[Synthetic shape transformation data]
+++

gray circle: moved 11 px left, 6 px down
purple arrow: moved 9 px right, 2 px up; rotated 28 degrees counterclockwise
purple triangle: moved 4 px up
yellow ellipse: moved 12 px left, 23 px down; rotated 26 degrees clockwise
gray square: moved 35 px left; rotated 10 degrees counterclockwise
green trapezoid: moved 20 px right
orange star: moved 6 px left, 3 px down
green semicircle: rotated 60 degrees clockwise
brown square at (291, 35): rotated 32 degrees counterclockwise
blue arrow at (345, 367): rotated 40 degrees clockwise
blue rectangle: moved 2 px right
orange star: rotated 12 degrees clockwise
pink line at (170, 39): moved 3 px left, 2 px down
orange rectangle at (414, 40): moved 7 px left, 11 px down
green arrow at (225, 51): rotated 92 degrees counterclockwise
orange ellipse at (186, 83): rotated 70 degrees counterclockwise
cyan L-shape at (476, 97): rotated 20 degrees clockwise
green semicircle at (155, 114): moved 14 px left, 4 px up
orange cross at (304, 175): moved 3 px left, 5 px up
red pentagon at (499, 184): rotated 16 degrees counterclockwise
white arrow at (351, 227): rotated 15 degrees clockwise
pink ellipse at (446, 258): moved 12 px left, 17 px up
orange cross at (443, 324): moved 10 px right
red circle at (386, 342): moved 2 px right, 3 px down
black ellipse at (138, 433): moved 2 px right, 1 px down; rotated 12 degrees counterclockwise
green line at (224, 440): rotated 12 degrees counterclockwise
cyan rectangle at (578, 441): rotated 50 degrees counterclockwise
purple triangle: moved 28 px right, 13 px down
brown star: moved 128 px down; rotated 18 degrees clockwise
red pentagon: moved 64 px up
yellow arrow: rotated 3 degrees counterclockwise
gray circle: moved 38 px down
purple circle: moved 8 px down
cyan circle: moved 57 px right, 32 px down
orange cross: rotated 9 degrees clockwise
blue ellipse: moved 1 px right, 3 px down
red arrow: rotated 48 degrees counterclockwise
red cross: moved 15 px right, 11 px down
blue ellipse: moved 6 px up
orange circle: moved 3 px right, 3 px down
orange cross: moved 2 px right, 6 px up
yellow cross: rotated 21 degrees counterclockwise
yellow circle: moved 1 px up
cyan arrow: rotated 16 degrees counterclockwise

+++

Your answer should consist of every line from the entries that holds "cross".

orange cross at (304, 175): moved 3 px left, 5 px up
orange cross at (443, 324): moved 10 px right
orange cross: rotated 9 degrees clockwise
red cross: moved 15 px right, 11 px down
orange cross: moved 2 px right, 6 px up
yellow cross: rotated 21 degrees counterclockwise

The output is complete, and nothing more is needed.